Exercise goal. Scan the material that follows. Copy every line containing the word "right".

Dataset excerpts.
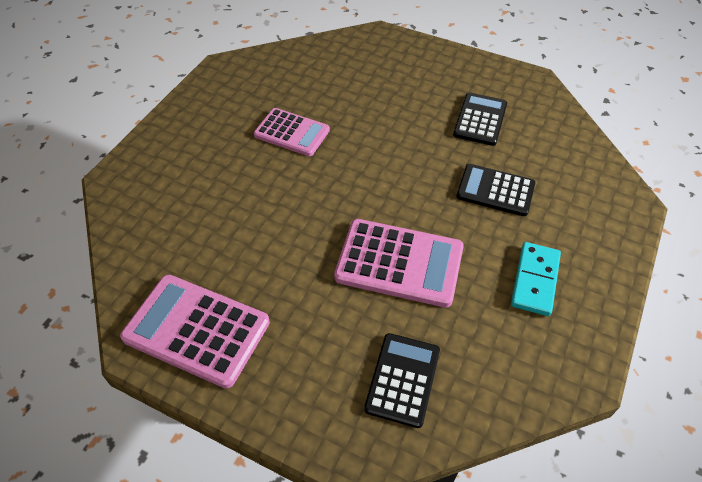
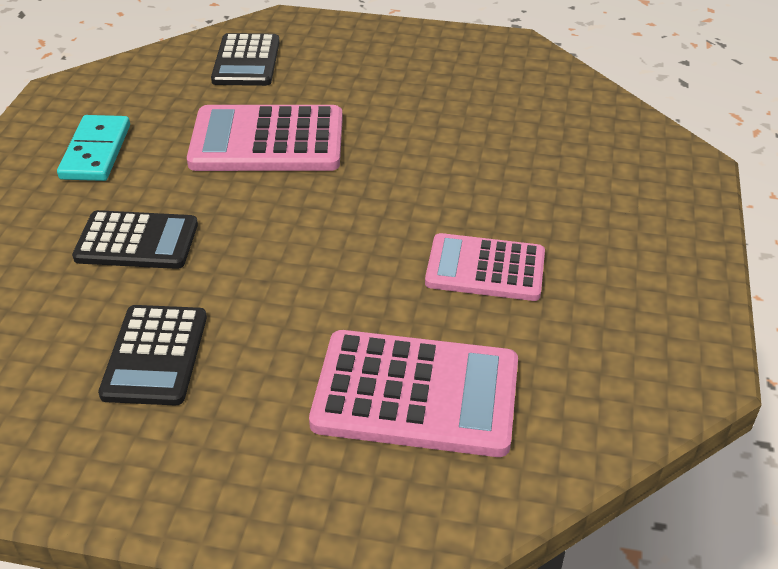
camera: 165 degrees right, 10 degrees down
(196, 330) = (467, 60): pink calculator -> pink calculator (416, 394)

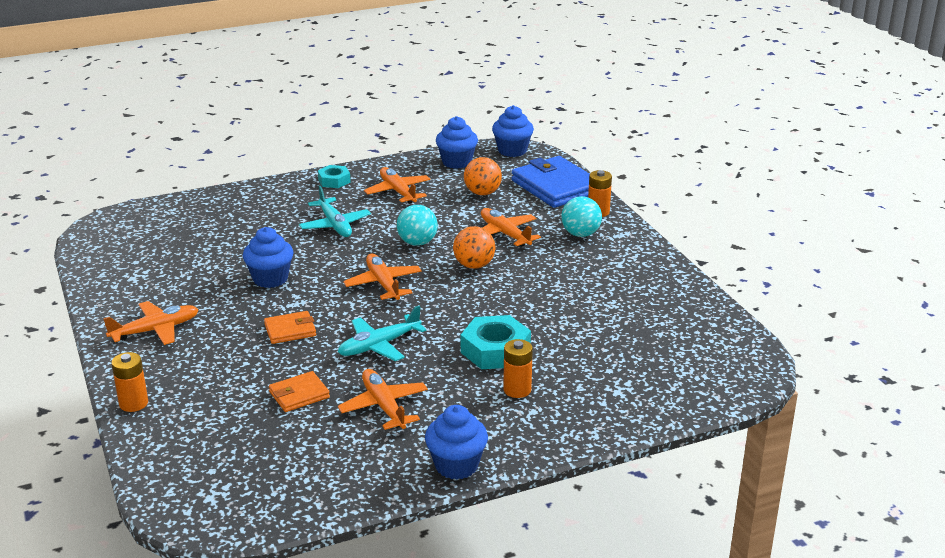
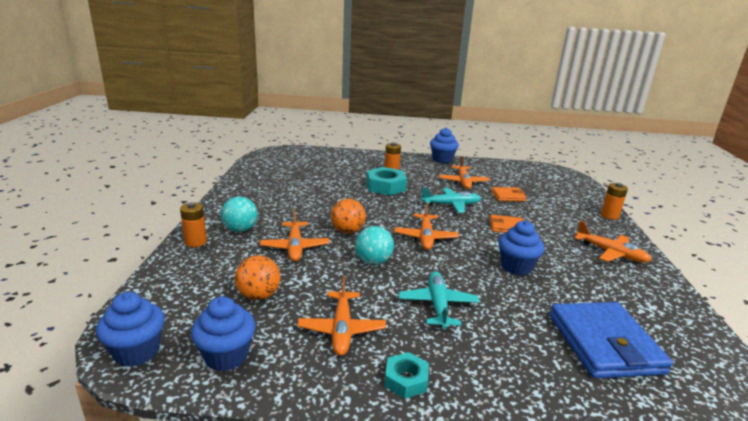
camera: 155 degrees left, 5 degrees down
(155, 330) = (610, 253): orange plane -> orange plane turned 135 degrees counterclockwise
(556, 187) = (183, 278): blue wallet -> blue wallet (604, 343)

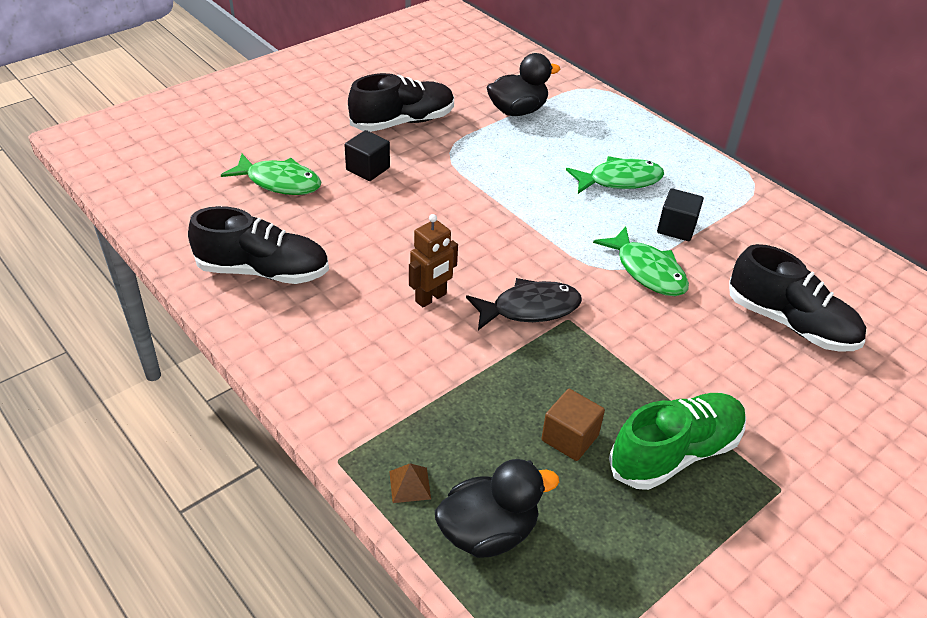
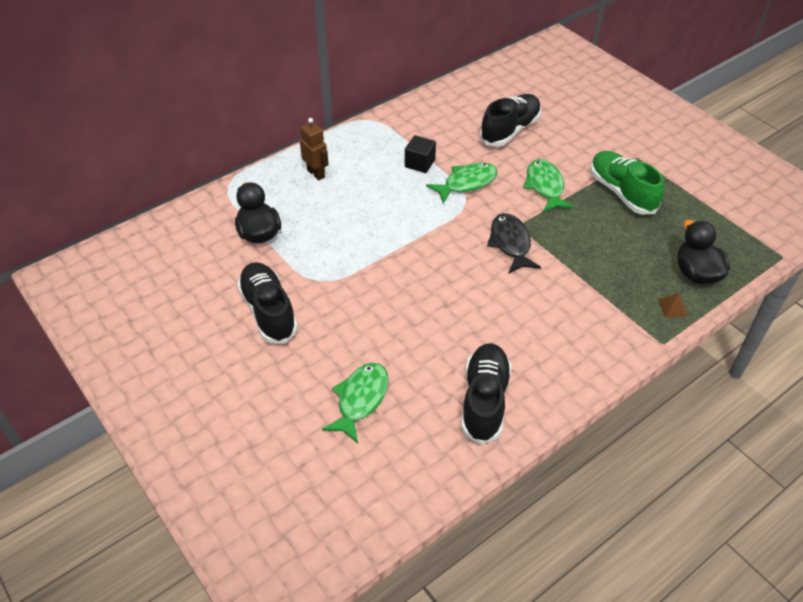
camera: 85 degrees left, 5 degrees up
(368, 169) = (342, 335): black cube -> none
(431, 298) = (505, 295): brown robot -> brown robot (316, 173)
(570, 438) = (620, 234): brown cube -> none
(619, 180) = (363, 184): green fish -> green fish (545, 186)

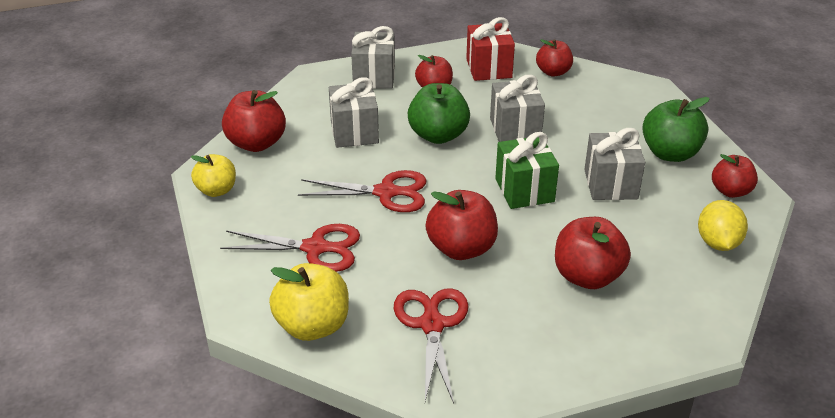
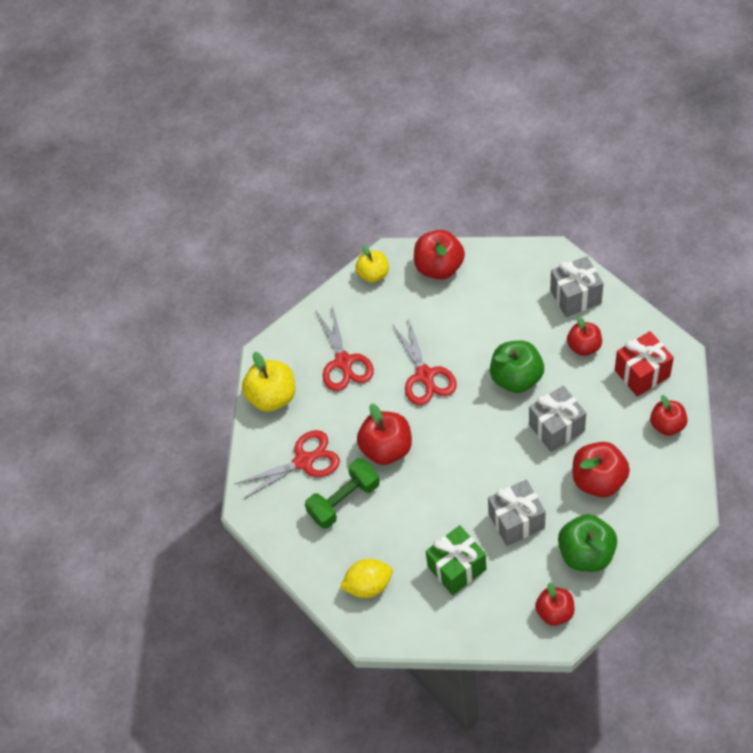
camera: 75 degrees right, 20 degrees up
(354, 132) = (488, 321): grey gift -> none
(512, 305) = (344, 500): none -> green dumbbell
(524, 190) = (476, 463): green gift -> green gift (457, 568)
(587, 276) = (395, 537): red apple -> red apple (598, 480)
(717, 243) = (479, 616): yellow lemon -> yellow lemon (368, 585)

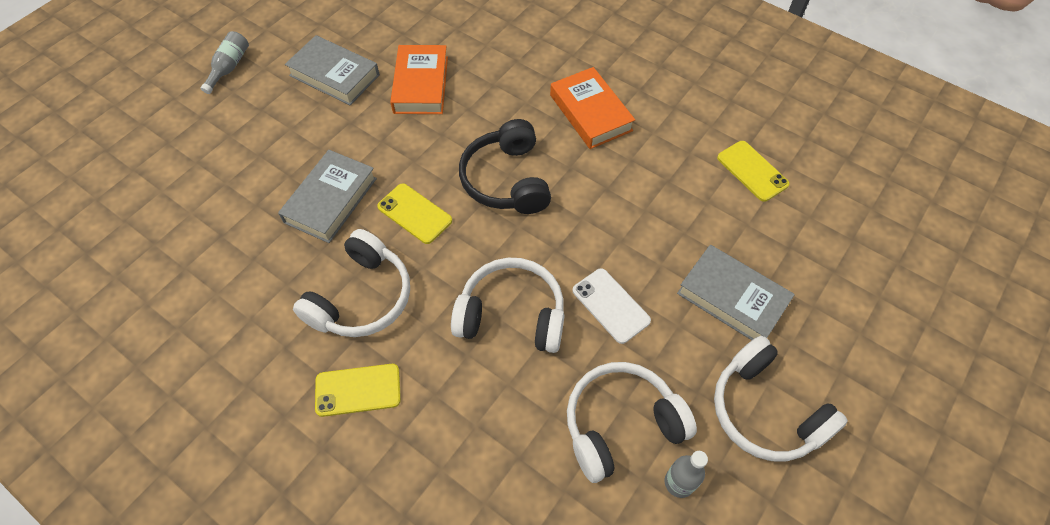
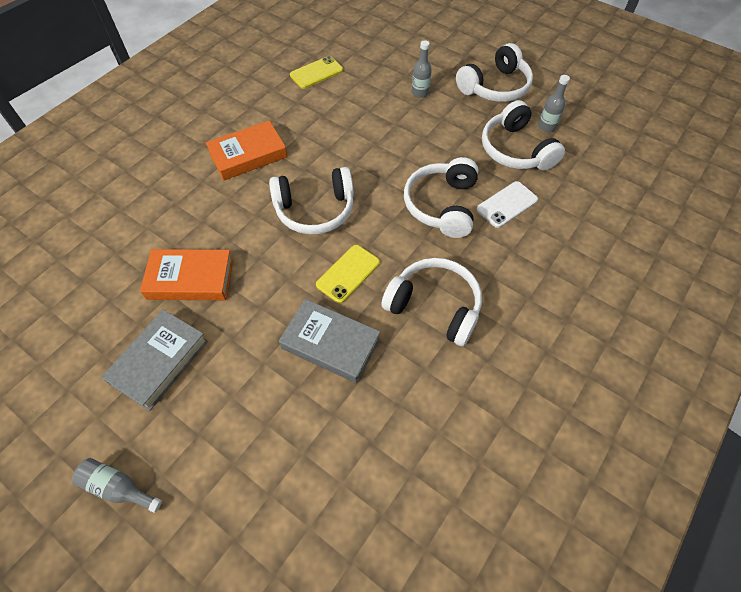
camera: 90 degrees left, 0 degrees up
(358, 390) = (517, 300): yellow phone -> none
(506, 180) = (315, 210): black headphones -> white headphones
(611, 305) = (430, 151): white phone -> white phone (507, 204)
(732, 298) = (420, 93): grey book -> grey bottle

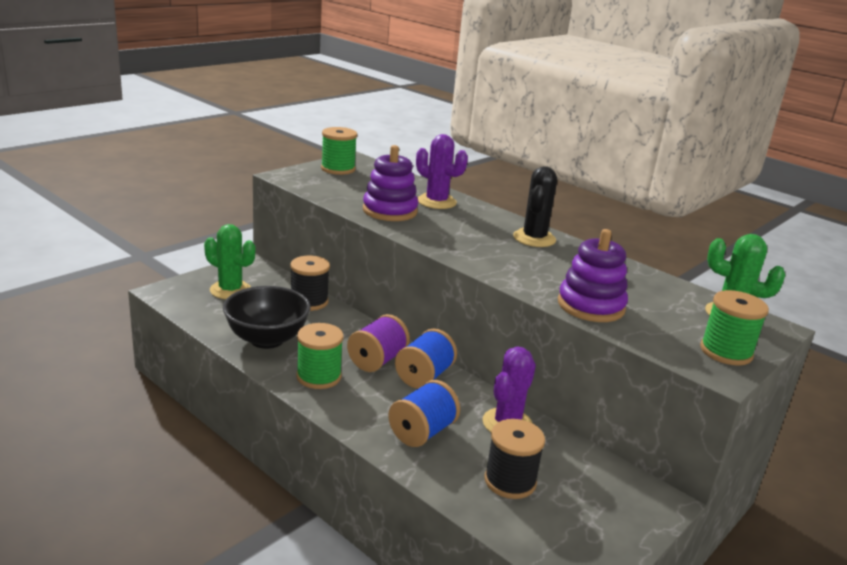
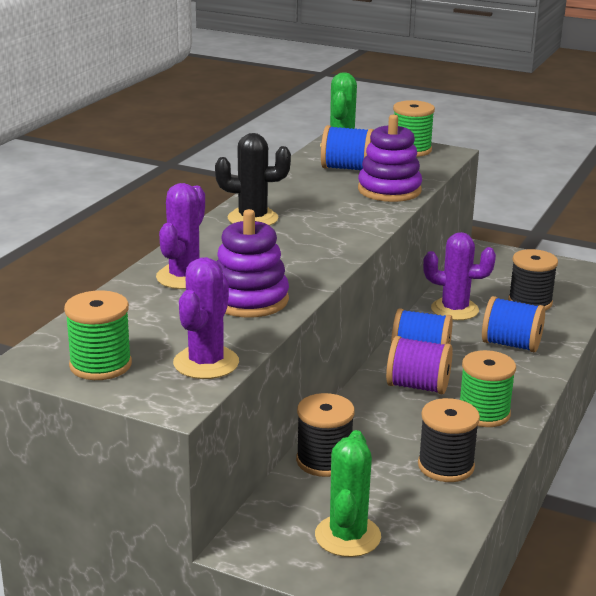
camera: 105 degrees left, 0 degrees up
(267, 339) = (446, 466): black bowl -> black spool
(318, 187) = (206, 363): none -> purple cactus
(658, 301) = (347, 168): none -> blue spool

Written response.
camera: 165 degrees right, 10 degrees down
camera: 75 degrees right, 20 degrees up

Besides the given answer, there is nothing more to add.